Copy the listing below word for word, leaving out the pictures.

• • • •

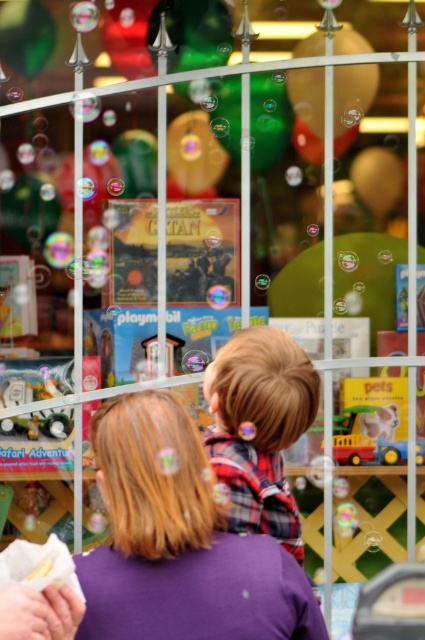
Question: Estimate the real-world distances between objects in this image. Which object is closer to the plaid fabric hair clip at center?

Choices:
 (A) purple fabric at center
 (B) metallic silver watch at left

Answer: (A)

Question: Can you confirm if purple fabric at center is smaller than metallic silver watch at left?

Choices:
 (A) yes
 (B) no

Answer: (B)

Question: Among these points, which one is nearest to the camera?

Choices:
 (A) (336, 74)
 (B) (266, 406)
 (C) (136, 458)
 (D) (36, 376)

Answer: (C)

Question: Is purple fabric at center thinner than plaid fabric hair clip at center?

Choices:
 (A) yes
 (B) no

Answer: (B)

Question: Which point is farther to the camera?

Choices:
 (A) (345, 72)
 (B) (98, 566)
 (C) (44, 419)
 (D) (269, 497)

Answer: (A)

Question: Is purple fabric at center wider than plaid fabric hair clip at center?

Choices:
 (A) no
 (B) yes

Answer: (B)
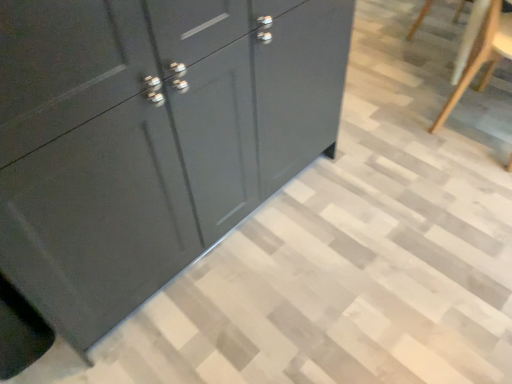
What do you see at coordinates (482, 55) in the screenshot? Image resolution: width=512 pixels, height=384 pixels. I see `light wood chair at right` at bounding box center [482, 55].

Image resolution: width=512 pixels, height=384 pixels. I want to click on light wood chair at right, so click(482, 55).

What are the coordinates of `light wood chair at right` in the screenshot? It's located at (482, 55).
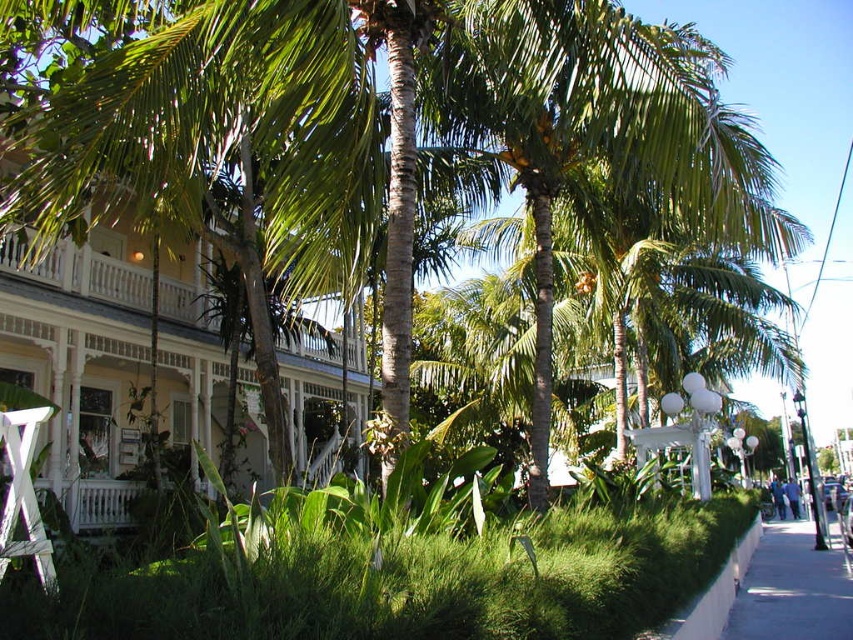
You are standing at the center of the grassy area in the tropical scene. You see a point labeled as point (714, 595). Where is this point located relative to the white concrete curb at lower right?

The point (714, 595) corresponds to the white concrete curb at lower right, so it is located at the lower right position relative to the curb.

• • • •

(Answer below)
Question: Estimate the real-world distances between objects in this image. Which object is closer to the plaid fabric hair clip at center?

Choices:
 (A) purple fabric at center
 (B) metallic silver watch at left

Answer: (A)

Question: Can you confirm if purple fabric at center is smaller than metallic silver watch at left?

Choices:
 (A) yes
 (B) no

Answer: (B)

Question: Among these points, which one is nearest to the camera?

Choices:
 (A) (336, 74)
 (B) (266, 406)
 (C) (136, 458)
 (D) (36, 376)

Answer: (C)

Question: Is purple fabric at center thinner than plaid fabric hair clip at center?

Choices:
 (A) yes
 (B) no

Answer: (B)

Question: Which point is farther to the camera?

Choices:
 (A) (345, 72)
 (B) (98, 566)
 (C) (44, 419)
 (D) (269, 497)

Answer: (A)

Question: Is purple fabric at center wider than plaid fabric hair clip at center?

Choices:
 (A) no
 (B) yes

Answer: (B)
What do you see at coordinates (482, 55) in the screenshot? Image resolution: width=512 pixels, height=384 pixels. I see `light wood chair at right` at bounding box center [482, 55].

Image resolution: width=512 pixels, height=384 pixels. I want to click on light wood chair at right, so click(482, 55).

What are the coordinates of `light wood chair at right` in the screenshot? It's located at (482, 55).
You are standing at the center of the grassy area in the tropical scene. You see a point labeled as point (714, 595). Where is this point located relative to the white concrete curb at lower right?

The point (714, 595) corresponds to the white concrete curb at lower right, so it is located at the lower right position relative to the curb.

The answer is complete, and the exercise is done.